↓↓↓

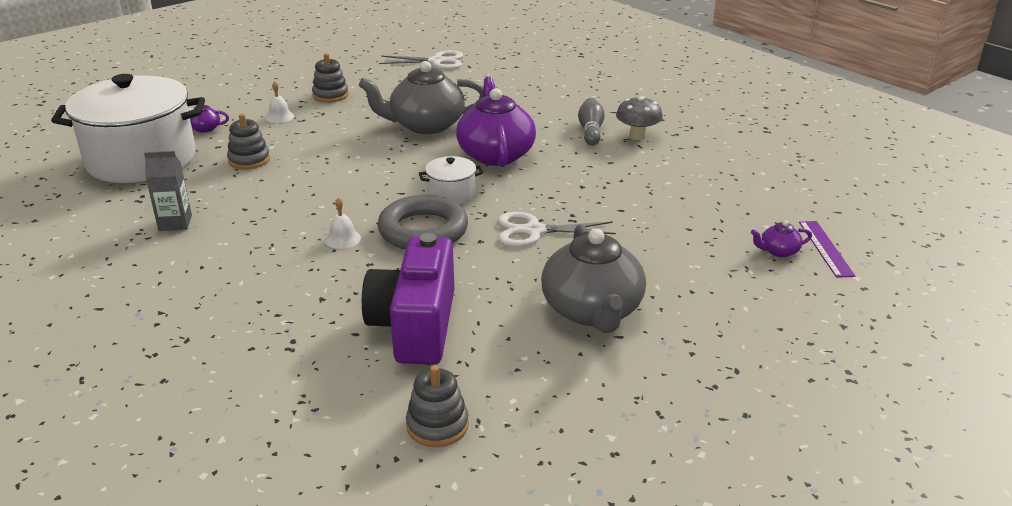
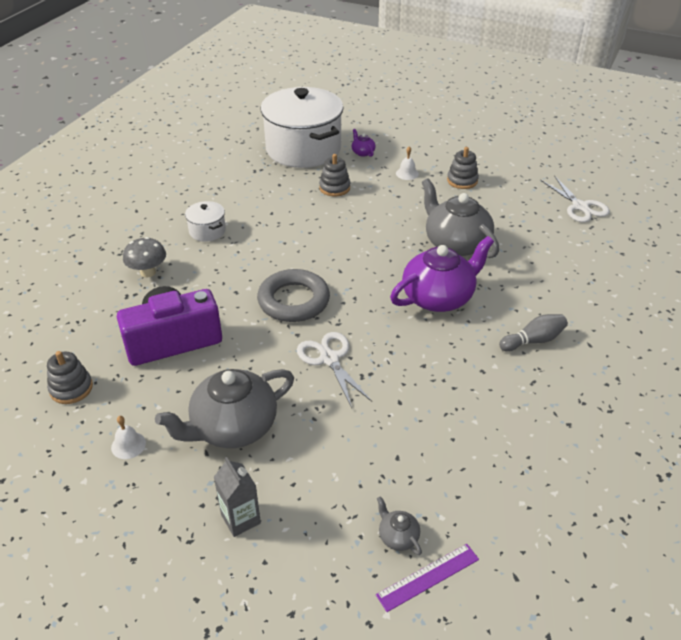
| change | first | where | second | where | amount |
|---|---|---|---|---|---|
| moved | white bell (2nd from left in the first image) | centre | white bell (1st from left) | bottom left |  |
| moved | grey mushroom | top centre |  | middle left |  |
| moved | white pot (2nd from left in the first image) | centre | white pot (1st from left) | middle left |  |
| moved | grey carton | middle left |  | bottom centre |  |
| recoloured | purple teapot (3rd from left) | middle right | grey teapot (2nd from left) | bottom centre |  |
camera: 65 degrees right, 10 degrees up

↑↑↑

**Problem description**
For the word "bottom", find all matching lines in the entries above and copy them out.

**Your solution**
| moved | white bell (2nd from left in the first image) | centre | white bell (1st from left) | bottom left |  |
| moved | grey carton | middle left |  | bottom centre |  |
| recoloured | purple teapot (3rd from left) | middle right | grey teapot (2nd from left) | bottom centre |  |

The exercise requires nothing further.